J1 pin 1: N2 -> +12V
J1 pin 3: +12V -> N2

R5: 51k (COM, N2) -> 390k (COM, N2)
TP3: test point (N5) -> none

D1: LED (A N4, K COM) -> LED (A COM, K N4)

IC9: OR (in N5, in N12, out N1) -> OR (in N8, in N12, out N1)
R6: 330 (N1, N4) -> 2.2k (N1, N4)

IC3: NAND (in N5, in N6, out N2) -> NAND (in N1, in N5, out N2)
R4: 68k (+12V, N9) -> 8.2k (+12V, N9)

--

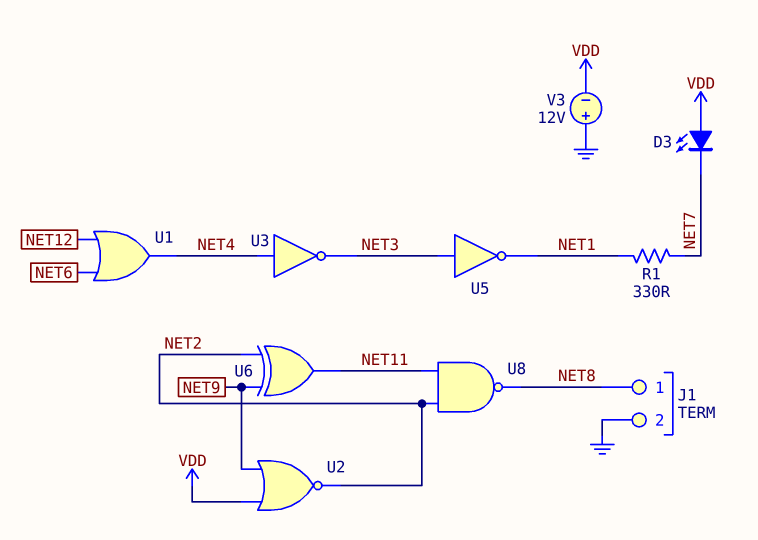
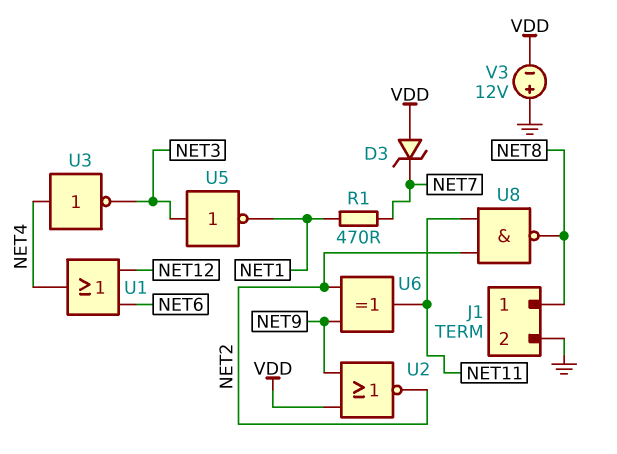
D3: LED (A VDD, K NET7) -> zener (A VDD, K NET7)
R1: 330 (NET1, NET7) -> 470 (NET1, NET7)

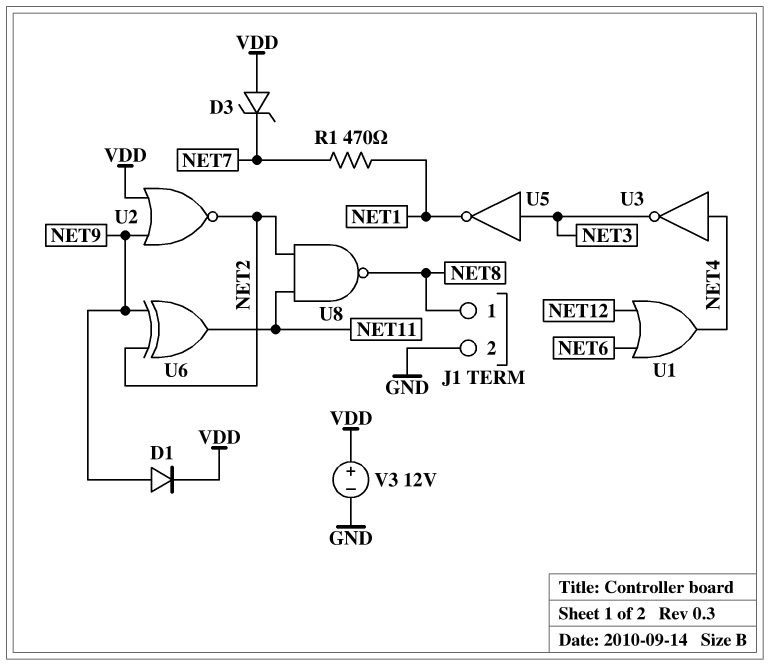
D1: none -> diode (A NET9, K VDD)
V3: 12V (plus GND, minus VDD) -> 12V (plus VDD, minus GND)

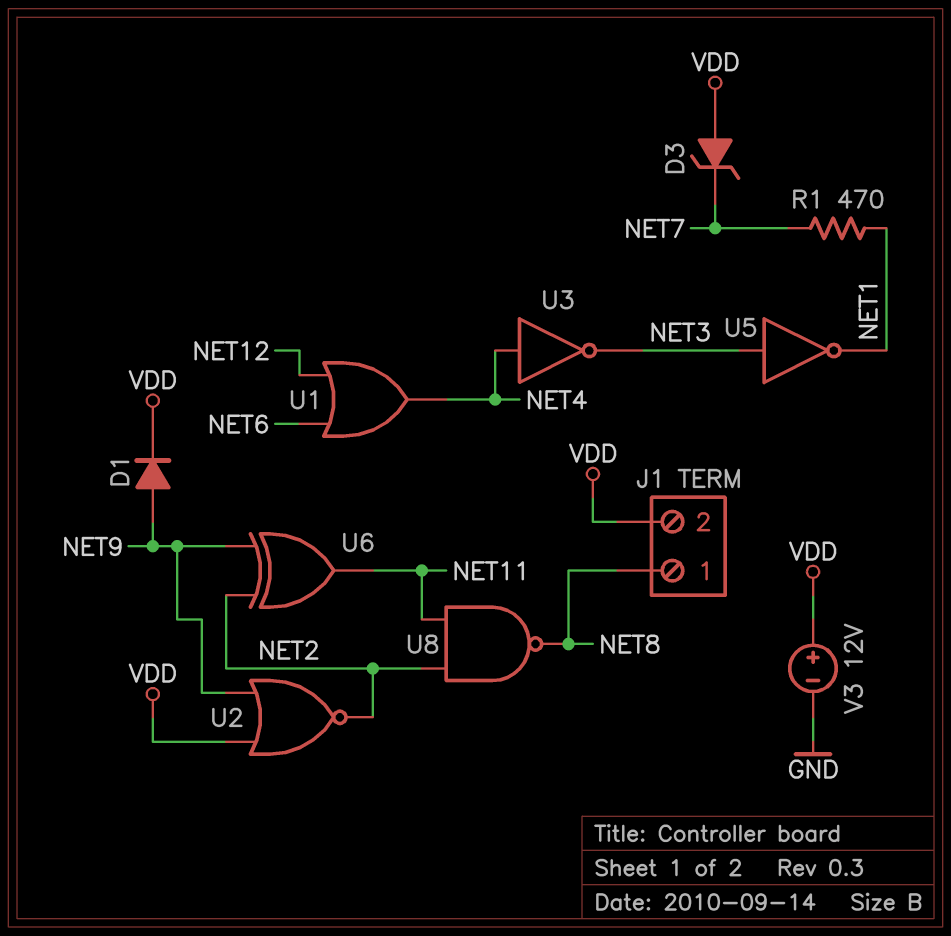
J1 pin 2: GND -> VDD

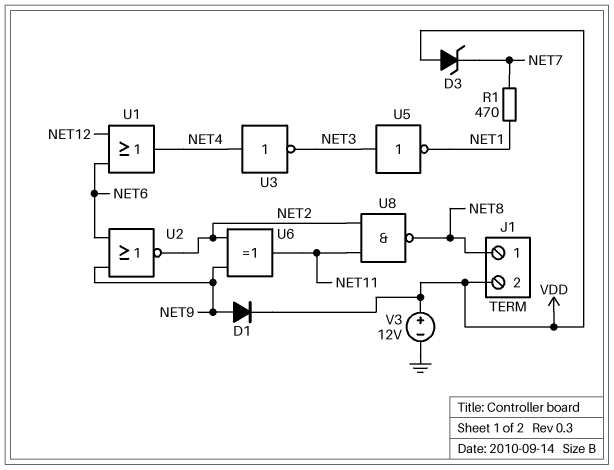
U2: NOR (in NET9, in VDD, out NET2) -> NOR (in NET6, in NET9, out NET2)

== Task prompt ==
In the listing above, find the line with "J1 pin 1: N2 -> +12V" and the line with "R4: 68k (+12V, N9) -> 8.2k (+12V, N9)". Output those two lines and every line between them, exactly as written.

== Response to the task ==
J1 pin 1: N2 -> +12V
J1 pin 3: +12V -> N2

R5: 51k (COM, N2) -> 390k (COM, N2)
TP3: test point (N5) -> none

D1: LED (A N4, K COM) -> LED (A COM, K N4)

IC9: OR (in N5, in N12, out N1) -> OR (in N8, in N12, out N1)
R6: 330 (N1, N4) -> 2.2k (N1, N4)

IC3: NAND (in N5, in N6, out N2) -> NAND (in N1, in N5, out N2)
R4: 68k (+12V, N9) -> 8.2k (+12V, N9)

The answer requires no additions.